PROBLEM DETAILS>
The stretch wanted below opens at the line containing "brown heart (617" and closes at the line containing "nothing => pink". Please return it exactly, with no other lines.

DATA FOR ANALYSIS>
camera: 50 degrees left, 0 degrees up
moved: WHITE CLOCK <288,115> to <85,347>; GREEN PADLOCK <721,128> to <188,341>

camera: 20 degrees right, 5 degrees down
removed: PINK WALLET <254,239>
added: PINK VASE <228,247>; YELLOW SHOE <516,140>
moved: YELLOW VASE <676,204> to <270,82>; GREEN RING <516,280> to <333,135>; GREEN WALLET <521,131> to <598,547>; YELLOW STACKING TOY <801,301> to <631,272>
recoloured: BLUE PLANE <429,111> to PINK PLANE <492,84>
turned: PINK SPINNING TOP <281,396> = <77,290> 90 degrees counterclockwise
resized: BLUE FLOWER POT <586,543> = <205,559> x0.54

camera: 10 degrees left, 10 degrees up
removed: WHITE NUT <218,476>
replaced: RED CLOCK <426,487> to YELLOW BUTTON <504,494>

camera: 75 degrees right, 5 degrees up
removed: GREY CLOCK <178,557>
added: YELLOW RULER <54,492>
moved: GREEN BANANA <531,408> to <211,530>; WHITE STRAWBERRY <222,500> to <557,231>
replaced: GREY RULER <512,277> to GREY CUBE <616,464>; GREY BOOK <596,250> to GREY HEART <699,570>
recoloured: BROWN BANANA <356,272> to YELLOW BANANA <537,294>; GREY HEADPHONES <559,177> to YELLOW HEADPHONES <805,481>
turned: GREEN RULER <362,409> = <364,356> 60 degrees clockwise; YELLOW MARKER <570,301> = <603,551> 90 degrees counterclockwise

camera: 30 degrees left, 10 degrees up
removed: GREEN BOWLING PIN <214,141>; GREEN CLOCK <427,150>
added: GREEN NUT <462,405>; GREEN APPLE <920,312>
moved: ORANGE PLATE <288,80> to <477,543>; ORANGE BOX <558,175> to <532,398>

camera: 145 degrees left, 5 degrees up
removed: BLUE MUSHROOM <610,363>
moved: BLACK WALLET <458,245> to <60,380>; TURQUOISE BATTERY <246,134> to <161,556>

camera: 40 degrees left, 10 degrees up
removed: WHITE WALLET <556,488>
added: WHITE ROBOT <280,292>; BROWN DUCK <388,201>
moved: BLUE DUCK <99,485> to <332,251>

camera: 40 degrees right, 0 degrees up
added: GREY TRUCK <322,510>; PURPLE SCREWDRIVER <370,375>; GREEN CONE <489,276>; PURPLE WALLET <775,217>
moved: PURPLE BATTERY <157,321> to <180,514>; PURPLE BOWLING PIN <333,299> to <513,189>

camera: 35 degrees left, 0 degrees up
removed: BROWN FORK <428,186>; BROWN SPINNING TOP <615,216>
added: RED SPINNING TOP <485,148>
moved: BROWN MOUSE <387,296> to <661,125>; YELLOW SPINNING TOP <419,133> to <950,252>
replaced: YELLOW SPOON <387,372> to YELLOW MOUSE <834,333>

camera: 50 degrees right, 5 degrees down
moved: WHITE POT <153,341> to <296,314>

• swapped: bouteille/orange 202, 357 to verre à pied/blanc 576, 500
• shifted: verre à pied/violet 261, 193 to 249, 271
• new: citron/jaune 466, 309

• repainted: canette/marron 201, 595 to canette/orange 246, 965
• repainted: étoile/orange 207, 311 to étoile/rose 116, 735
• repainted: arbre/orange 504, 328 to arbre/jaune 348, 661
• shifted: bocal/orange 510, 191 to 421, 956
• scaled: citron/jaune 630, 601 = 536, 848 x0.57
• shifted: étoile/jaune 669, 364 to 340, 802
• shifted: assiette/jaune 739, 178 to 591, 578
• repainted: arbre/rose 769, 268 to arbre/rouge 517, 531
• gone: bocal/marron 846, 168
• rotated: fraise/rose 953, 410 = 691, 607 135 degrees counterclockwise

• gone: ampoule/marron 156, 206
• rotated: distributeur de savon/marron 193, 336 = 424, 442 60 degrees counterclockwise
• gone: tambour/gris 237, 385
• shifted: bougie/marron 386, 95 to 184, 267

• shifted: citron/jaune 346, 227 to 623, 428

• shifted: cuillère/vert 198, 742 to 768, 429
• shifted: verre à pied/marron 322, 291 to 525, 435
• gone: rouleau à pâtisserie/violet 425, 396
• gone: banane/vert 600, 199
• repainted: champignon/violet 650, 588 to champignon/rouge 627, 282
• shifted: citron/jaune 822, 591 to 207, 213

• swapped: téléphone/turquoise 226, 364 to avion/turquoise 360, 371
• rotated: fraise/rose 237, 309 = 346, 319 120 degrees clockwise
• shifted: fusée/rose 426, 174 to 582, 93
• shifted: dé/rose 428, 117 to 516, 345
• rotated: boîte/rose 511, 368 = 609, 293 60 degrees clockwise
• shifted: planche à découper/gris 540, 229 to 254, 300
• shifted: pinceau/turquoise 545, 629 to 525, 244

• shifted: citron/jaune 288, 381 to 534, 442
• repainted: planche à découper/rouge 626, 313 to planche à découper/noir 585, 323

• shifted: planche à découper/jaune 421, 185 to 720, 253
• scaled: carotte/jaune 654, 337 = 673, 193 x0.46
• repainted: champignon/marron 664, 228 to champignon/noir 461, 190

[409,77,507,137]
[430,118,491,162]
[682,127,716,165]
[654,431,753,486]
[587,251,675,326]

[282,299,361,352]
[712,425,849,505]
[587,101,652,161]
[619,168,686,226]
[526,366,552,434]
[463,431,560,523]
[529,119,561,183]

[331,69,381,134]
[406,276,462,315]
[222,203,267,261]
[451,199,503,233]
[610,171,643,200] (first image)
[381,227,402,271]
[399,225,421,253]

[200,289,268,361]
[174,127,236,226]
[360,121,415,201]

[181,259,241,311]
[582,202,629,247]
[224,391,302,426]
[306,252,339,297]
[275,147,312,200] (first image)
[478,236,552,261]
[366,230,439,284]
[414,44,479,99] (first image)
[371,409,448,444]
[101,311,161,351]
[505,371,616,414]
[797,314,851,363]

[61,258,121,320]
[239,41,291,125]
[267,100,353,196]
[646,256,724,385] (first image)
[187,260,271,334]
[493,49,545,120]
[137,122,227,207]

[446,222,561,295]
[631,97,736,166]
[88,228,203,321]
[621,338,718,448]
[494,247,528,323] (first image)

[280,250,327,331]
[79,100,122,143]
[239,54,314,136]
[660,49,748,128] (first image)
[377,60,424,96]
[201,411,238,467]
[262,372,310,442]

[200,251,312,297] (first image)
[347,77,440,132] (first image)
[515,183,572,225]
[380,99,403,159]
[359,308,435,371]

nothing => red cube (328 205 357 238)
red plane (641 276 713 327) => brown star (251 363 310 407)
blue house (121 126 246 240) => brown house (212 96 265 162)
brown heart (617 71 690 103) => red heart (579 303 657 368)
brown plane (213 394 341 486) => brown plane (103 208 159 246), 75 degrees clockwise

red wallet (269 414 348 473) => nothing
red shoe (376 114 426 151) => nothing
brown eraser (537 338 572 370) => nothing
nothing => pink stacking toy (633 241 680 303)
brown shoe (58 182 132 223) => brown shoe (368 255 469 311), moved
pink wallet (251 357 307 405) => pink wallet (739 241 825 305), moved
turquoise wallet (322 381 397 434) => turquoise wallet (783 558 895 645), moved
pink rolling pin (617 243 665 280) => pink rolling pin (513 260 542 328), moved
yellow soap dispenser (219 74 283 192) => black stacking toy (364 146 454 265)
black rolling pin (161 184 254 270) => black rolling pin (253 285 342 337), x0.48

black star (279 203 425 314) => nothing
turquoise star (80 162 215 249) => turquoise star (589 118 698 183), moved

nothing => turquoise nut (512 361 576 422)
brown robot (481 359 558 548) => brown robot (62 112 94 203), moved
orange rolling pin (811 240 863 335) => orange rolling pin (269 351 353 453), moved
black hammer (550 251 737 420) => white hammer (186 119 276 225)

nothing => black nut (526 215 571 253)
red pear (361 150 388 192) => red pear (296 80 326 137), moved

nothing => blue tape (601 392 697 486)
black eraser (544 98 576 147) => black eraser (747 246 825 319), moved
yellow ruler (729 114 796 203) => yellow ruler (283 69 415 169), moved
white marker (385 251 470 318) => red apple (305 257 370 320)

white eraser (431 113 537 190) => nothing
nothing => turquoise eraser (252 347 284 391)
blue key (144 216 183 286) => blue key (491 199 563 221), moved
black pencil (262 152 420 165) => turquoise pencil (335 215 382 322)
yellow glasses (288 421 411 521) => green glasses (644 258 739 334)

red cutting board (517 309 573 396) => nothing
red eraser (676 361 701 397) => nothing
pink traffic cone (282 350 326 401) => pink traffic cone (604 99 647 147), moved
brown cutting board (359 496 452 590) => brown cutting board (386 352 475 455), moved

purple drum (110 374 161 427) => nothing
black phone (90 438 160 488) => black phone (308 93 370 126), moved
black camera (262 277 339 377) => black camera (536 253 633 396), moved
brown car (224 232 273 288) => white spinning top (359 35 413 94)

RESULT>
brown heart (617 71 690 103) => red heart (579 303 657 368)
brown plane (213 394 341 486) => brown plane (103 208 159 246), 75 degrees clockwise

red wallet (269 414 348 473) => nothing
red shoe (376 114 426 151) => nothing
brown eraser (537 338 572 370) => nothing
nothing => pink stacking toy (633 241 680 303)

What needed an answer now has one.